Task details:
Leaving out only the pictures, write out all the entries exactly.
╔══
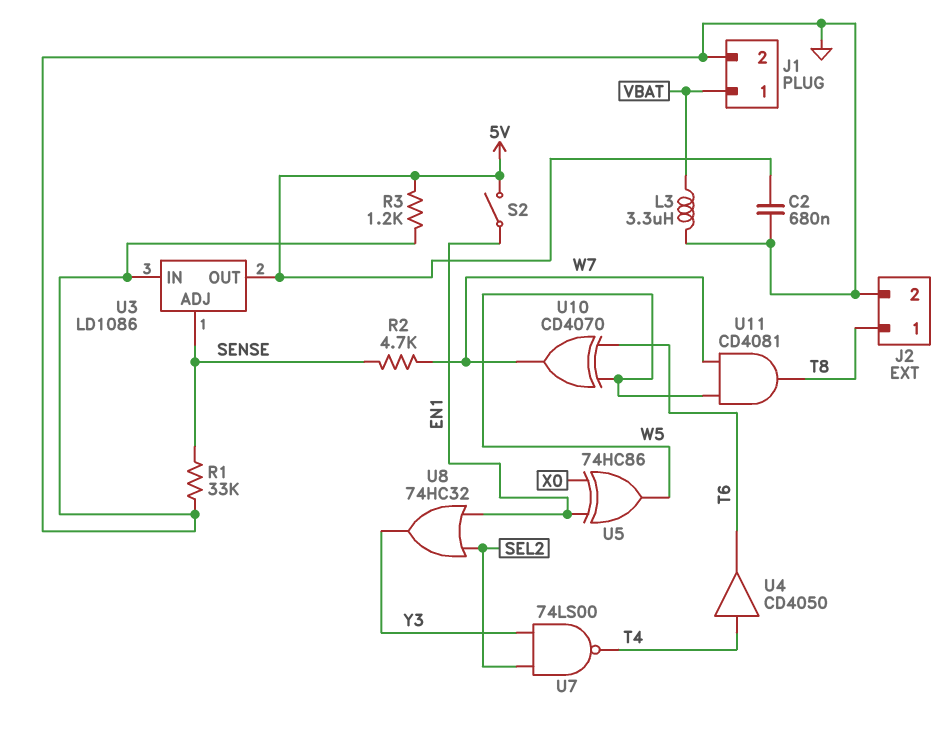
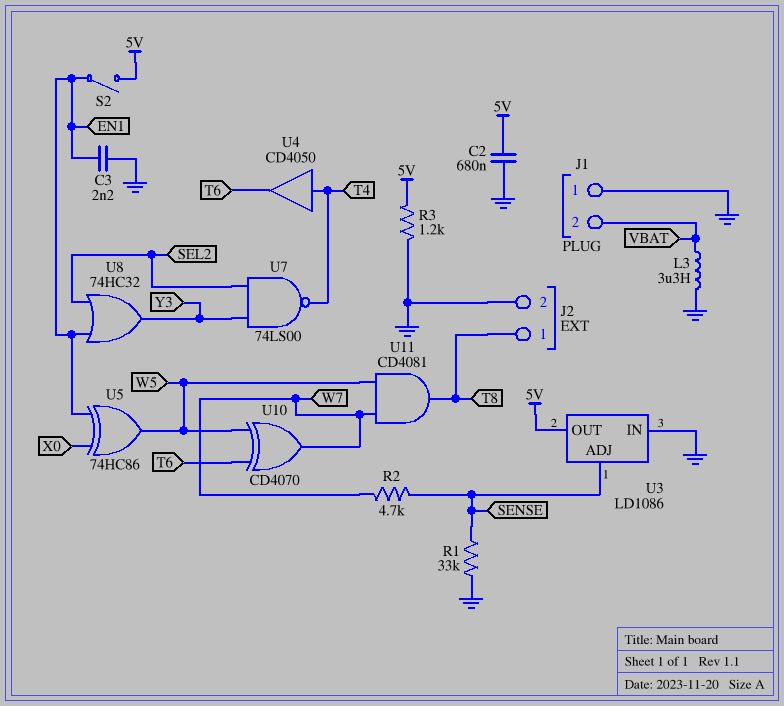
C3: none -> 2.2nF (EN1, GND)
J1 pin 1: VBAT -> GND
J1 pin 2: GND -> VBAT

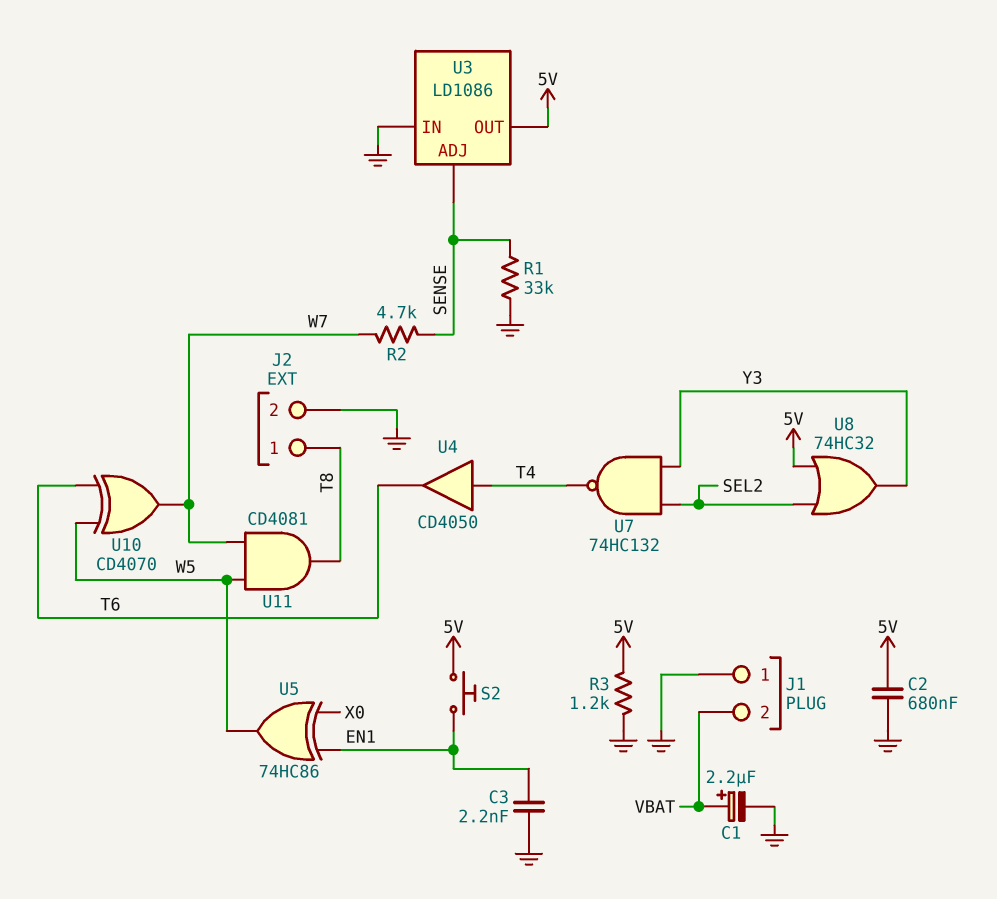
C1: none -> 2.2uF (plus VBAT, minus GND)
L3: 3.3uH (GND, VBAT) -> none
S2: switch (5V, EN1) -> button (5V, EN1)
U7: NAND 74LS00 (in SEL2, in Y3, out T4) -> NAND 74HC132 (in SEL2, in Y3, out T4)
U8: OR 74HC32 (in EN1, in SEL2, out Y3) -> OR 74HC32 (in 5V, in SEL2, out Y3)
╚══
Answer area:
C3: none -> 2.2nF (EN1, GND)
J1 pin 1: VBAT -> GND
J1 pin 2: GND -> VBAT

C1: none -> 2.2uF (plus VBAT, minus GND)
L3: 3.3uH (GND, VBAT) -> none
S2: switch (5V, EN1) -> button (5V, EN1)
U7: NAND 74LS00 (in SEL2, in Y3, out T4) -> NAND 74HC132 (in SEL2, in Y3, out T4)
U8: OR 74HC32 (in EN1, in SEL2, out Y3) -> OR 74HC32 (in 5V, in SEL2, out Y3)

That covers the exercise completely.